DATA PROVIDED
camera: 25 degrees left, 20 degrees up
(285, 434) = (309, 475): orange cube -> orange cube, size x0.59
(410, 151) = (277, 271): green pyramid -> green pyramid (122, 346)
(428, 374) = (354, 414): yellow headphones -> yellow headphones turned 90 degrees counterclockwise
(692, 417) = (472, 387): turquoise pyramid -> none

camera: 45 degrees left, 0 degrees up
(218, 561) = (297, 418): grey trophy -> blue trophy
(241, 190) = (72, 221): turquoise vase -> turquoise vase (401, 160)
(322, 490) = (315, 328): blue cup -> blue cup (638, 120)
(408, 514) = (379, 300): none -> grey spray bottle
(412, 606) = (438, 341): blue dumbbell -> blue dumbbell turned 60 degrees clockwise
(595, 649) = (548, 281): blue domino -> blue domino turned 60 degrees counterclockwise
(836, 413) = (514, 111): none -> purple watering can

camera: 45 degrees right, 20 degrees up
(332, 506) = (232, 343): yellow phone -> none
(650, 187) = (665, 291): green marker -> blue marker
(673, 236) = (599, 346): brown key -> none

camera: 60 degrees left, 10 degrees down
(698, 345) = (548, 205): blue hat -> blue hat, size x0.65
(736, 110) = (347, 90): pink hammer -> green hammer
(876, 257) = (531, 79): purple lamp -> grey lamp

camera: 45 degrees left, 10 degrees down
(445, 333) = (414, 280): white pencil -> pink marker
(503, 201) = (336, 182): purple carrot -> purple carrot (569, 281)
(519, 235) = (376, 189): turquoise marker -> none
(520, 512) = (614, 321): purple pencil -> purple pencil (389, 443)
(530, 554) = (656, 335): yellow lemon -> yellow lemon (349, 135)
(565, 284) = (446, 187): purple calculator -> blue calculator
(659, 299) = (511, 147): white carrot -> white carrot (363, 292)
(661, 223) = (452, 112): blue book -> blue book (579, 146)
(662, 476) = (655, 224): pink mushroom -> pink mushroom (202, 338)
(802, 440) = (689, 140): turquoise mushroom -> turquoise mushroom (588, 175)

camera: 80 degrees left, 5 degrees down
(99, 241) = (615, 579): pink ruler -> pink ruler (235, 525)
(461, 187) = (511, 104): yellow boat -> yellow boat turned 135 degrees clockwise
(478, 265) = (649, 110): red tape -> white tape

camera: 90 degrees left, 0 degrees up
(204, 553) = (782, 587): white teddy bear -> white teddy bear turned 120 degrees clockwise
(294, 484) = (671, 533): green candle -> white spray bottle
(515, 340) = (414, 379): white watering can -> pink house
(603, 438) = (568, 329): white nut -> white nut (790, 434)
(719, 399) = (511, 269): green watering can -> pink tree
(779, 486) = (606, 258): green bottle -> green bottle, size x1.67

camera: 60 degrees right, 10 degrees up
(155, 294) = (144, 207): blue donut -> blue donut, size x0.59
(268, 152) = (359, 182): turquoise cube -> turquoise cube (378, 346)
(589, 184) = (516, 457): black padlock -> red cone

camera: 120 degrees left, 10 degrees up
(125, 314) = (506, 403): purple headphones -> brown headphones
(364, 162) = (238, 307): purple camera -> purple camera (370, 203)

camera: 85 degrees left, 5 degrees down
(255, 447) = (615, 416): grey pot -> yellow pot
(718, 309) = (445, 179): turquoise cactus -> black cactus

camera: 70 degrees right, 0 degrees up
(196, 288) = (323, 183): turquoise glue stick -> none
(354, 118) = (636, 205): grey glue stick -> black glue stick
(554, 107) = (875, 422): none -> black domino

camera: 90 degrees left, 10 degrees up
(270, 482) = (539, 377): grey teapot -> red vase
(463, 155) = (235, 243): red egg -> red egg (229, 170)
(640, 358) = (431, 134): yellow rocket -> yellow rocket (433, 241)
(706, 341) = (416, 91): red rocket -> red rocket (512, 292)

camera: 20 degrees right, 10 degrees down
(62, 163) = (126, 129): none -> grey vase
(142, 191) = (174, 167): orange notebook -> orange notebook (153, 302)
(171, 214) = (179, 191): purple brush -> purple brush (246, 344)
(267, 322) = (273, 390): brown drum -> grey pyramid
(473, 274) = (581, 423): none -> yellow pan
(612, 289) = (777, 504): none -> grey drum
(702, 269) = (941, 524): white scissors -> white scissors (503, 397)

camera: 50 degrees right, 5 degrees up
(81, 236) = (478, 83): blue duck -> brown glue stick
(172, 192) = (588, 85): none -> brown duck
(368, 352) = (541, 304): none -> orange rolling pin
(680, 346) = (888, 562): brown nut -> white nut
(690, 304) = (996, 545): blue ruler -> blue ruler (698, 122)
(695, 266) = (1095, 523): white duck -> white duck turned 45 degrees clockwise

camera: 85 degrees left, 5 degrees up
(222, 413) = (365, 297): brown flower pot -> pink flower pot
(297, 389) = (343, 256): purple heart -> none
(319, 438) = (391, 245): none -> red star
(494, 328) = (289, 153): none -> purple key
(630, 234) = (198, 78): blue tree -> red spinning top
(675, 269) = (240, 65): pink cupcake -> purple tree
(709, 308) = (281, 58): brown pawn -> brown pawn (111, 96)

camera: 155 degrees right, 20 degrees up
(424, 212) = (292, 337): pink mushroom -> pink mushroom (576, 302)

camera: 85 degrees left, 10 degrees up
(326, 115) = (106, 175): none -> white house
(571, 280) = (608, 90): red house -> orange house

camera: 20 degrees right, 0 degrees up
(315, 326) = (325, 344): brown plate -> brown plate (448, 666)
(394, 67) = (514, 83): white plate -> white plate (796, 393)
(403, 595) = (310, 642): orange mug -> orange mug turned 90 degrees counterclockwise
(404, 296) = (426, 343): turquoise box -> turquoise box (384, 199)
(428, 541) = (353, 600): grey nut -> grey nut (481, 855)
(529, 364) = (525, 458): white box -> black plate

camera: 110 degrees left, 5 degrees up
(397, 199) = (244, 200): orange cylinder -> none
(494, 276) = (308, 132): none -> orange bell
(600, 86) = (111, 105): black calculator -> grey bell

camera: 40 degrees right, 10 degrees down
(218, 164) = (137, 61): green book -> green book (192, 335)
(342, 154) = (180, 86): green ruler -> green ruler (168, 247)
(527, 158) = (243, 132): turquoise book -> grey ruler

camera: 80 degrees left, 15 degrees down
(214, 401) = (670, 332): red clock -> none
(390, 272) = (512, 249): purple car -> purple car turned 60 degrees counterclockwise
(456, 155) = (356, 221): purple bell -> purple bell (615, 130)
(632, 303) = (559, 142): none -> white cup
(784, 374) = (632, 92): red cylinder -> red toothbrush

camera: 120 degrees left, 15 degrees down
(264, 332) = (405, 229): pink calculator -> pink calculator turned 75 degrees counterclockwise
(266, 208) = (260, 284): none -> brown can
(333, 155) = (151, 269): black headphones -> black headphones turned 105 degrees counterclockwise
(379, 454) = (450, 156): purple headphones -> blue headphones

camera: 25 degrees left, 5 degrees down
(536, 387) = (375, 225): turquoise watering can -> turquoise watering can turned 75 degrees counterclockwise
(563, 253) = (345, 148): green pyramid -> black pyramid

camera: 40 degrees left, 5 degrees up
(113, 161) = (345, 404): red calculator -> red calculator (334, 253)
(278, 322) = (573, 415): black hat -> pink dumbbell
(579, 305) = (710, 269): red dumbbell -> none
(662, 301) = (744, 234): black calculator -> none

WHAT TO DO
Repeat, word for word, the lines above between the line holding "camera: 60 degrees right, 10 degrees up" and the line holding "(675, 269) = (240, 65): pink", inclusive; omit everything else.

OUTPUT FOR THIS EXERCISE
camera: 60 degrees right, 10 degrees up
(155, 294) = (144, 207): blue donut -> blue donut, size x0.59
(268, 152) = (359, 182): turquoise cube -> turquoise cube (378, 346)
(589, 184) = (516, 457): black padlock -> red cone

camera: 120 degrees left, 10 degrees up
(125, 314) = (506, 403): purple headphones -> brown headphones
(364, 162) = (238, 307): purple camera -> purple camera (370, 203)

camera: 85 degrees left, 5 degrees down
(255, 447) = (615, 416): grey pot -> yellow pot
(718, 309) = (445, 179): turquoise cactus -> black cactus

camera: 70 degrees right, 0 degrees up
(196, 288) = (323, 183): turquoise glue stick -> none
(354, 118) = (636, 205): grey glue stick -> black glue stick
(554, 107) = (875, 422): none -> black domino

camera: 90 degrees left, 10 degrees up
(270, 482) = (539, 377): grey teapot -> red vase
(463, 155) = (235, 243): red egg -> red egg (229, 170)
(640, 358) = (431, 134): yellow rocket -> yellow rocket (433, 241)
(706, 341) = (416, 91): red rocket -> red rocket (512, 292)

camera: 20 degrees right, 10 degrees down
(62, 163) = (126, 129): none -> grey vase
(142, 191) = (174, 167): orange notebook -> orange notebook (153, 302)
(171, 214) = (179, 191): purple brush -> purple brush (246, 344)
(267, 322) = (273, 390): brown drum -> grey pyramid
(473, 274) = (581, 423): none -> yellow pan
(612, 289) = (777, 504): none -> grey drum
(702, 269) = (941, 524): white scissors -> white scissors (503, 397)

camera: 50 degrees right, 5 degrees up
(81, 236) = (478, 83): blue duck -> brown glue stick
(172, 192) = (588, 85): none -> brown duck
(368, 352) = (541, 304): none -> orange rolling pin
(680, 346) = (888, 562): brown nut -> white nut
(690, 304) = (996, 545): blue ruler -> blue ruler (698, 122)
(695, 266) = (1095, 523): white duck -> white duck turned 45 degrees clockwise

camera: 85 degrees left, 5 degrees up
(222, 413) = (365, 297): brown flower pot -> pink flower pot
(297, 389) = (343, 256): purple heart -> none
(319, 438) = (391, 245): none -> red star
(494, 328) = (289, 153): none -> purple key
(630, 234) = (198, 78): blue tree -> red spinning top
(675, 269) = (240, 65): pink cupcake -> purple tree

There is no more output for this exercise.